Source material Start Marker

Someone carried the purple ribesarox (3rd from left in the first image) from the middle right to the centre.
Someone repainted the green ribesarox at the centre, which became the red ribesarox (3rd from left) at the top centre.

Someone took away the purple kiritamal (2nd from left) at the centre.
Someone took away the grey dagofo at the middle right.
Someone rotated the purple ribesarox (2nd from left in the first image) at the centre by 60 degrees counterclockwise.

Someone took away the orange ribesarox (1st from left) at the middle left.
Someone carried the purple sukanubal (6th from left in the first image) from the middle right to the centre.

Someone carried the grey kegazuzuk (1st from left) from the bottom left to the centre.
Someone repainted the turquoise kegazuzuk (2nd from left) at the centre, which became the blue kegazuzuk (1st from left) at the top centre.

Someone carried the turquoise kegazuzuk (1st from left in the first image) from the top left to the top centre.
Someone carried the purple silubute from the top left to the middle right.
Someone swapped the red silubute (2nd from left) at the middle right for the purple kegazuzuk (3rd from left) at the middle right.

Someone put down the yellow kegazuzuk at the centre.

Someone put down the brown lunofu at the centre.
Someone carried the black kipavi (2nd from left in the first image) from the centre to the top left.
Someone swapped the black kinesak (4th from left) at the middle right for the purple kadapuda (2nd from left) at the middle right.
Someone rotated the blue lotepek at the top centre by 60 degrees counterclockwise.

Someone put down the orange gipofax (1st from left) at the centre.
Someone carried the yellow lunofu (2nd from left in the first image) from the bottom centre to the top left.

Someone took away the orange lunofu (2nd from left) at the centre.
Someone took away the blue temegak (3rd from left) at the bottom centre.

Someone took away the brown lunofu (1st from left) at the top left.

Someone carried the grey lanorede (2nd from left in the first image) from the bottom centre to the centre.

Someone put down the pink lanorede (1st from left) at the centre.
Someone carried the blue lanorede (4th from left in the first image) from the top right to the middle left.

Source material End Marker

Your answer should be the data above, retyped in full and unaltered.

- [Exercise solution]
Someone carried the purple ribesarox (3rd from left in the first image) from the middle right to the centre.
Someone repainted the green ribesarox at the centre, which became the red ribesarox (3rd from left) at the top centre.

Someone took away the purple kiritamal (2nd from left) at the centre.
Someone took away the grey dagofo at the middle right.
Someone rotated the purple ribesarox (2nd from left in the first image) at the centre by 60 degrees counterclockwise.

Someone took away the orange ribesarox (1st from left) at the middle left.
Someone carried the purple sukanubal (6th from left in the first image) from the middle right to the centre.

Someone carried the grey kegazuzuk (1st from left) from the bottom left to the centre.
Someone repainted the turquoise kegazuzuk (2nd from left) at the centre, which became the blue kegazuzuk (1st from left) at the top centre.

Someone carried the turquoise kegazuzuk (1st from left in the first image) from the top left to the top centre.
Someone carried the purple silubute from the top left to the middle right.
Someone swapped the red silubute (2nd from left) at the middle right for the purple kegazuzuk (3rd from left) at the middle right.

Someone put down the yellow kegazuzuk at the centre.

Someone put down the brown lunofu at the centre.
Someone carried the black kipavi (2nd from left in the first image) from the centre to the top left.
Someone swapped the black kinesak (4th from left) at the middle right for the purple kadapuda (2nd from left) at the middle right.
Someone rotated the blue lotepek at the top centre by 60 degrees counterclockwise.

Someone put down the orange gipofax (1st from left) at the centre.
Someone carried the yellow lunofu (2nd from left in the first image) from the bottom centre to the top left.

Someone took away the orange lunofu (2nd from left) at the centre.
Someone took away the blue temegak (3rd from left) at the bottom centre.

Someone took away the brown lunofu (1st from left) at the top left.

Someone carried the grey lanorede (2nd from left in the first image) from the bottom centre to the centre.

Someone put down the pink lanorede (1st from left) at the centre.
Someone carried the blue lanorede (4th from left in the first image) from the top right to the middle left.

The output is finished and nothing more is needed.